PROBLEM STATEMENT: Only the lines from the one with "(472, 563) = (675, 241): black" to the end of the data below should be given again, exactly as written.

DATA RECORDS Block Start

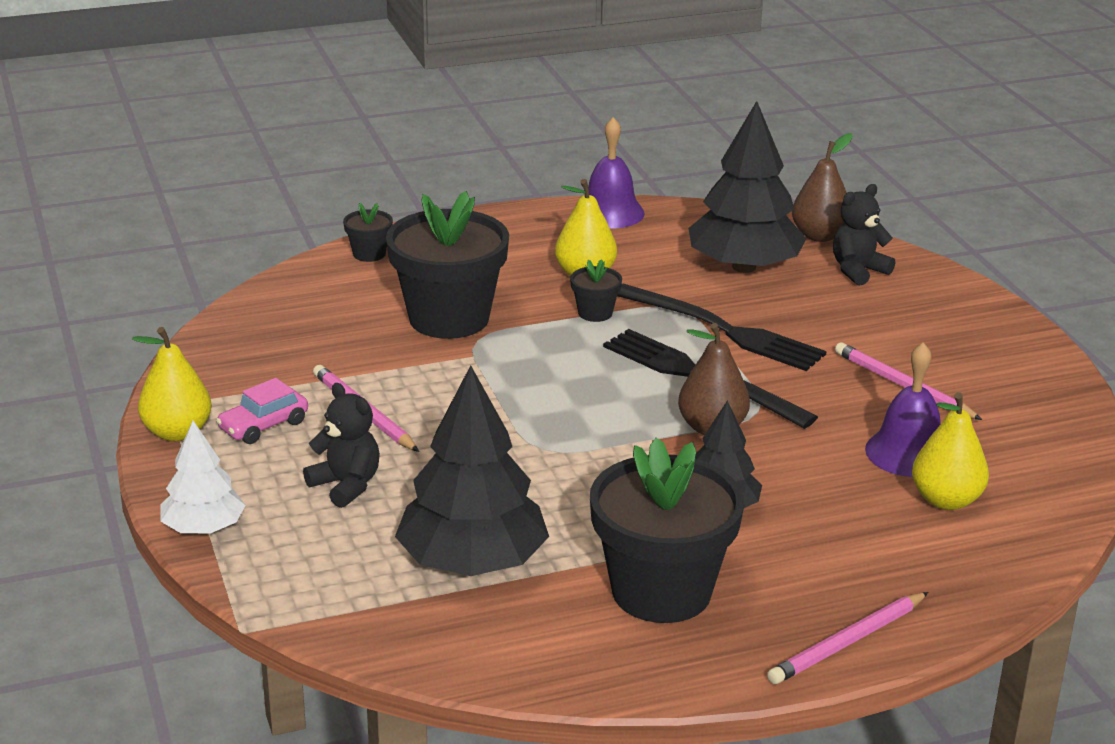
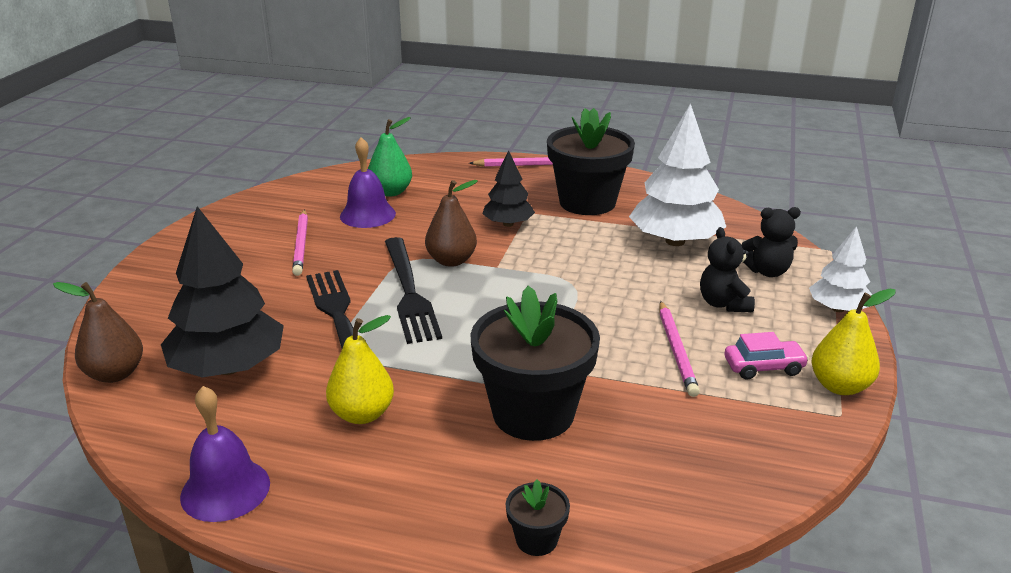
camera: 145 degrees left, 0 degrees up
(472, 563) = (675, 241): black tree -> white tree
(595, 313) = (408, 370): black flower pot -> none
(858, 271) = (159, 329): black teddy bear -> black teddy bear (767, 271)
(946, 500) = (390, 192): yellow pear -> green pear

DATA RECORDS Block End

OUTPUT OF THE TASK:
(472, 563) = (675, 241): black tree -> white tree
(595, 313) = (408, 370): black flower pot -> none
(858, 271) = (159, 329): black teddy bear -> black teddy bear (767, 271)
(946, 500) = (390, 192): yellow pear -> green pear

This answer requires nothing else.